===== Input data

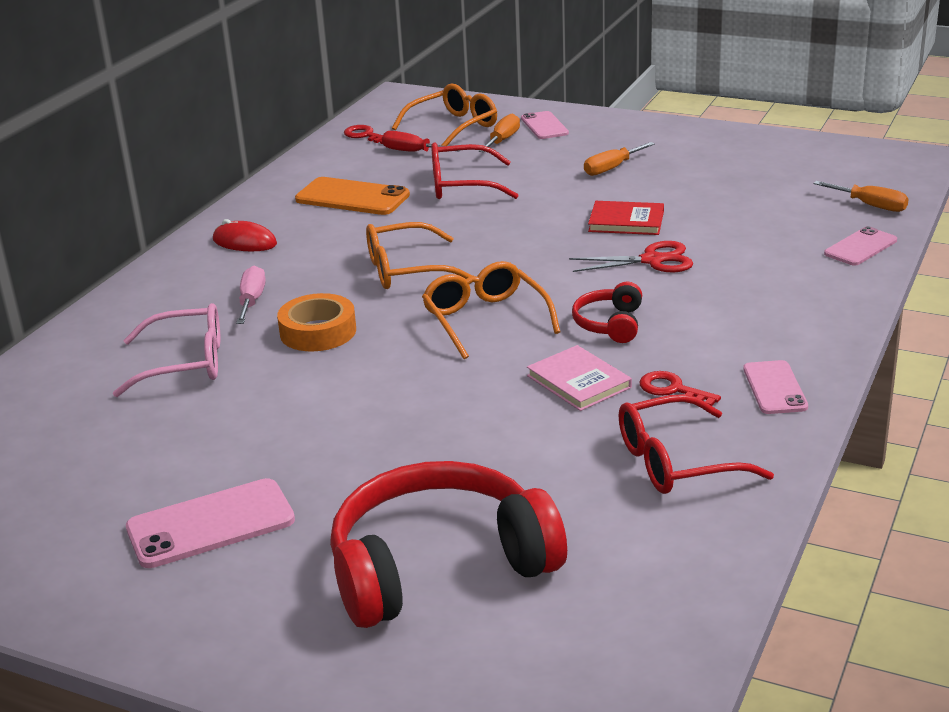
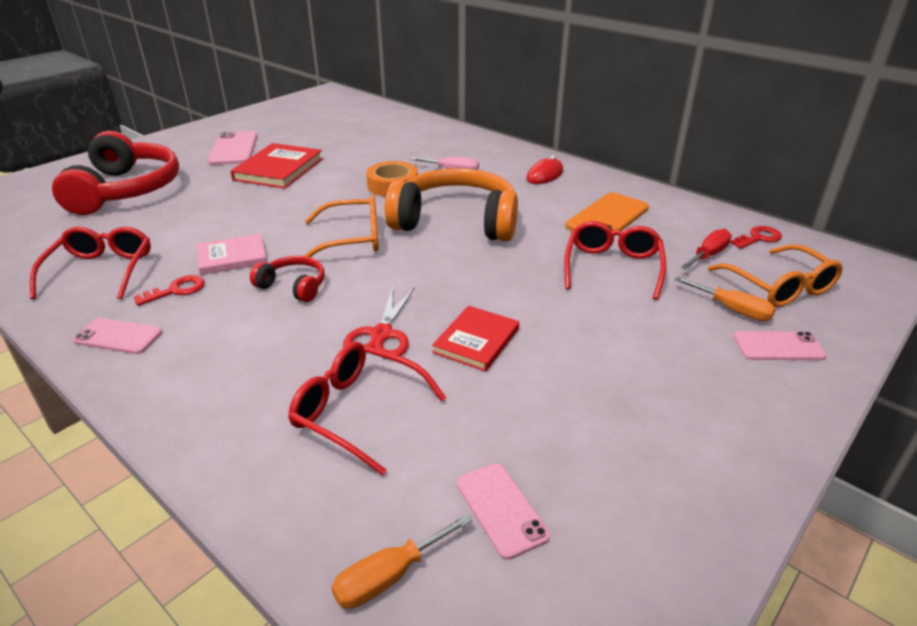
camera: 105 degrees right, 5 degrees up
(185, 363) = (391, 151): pink glasses -> none
(292, 442) = (278, 169): none -> red book
(406, 270) = (456, 222): orange glasses -> orange headphones
(611, 168) = (624, 365): orange screwdriver -> none
(755, 246) = (358, 411): none -> red glasses
(860, 247) = (284, 503): pink phone -> pink phone (501, 509)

==========

The lines holding the string "pink" are what is needed from the material above.

(185, 363) = (391, 151): pink glasses -> none
(860, 247) = (284, 503): pink phone -> pink phone (501, 509)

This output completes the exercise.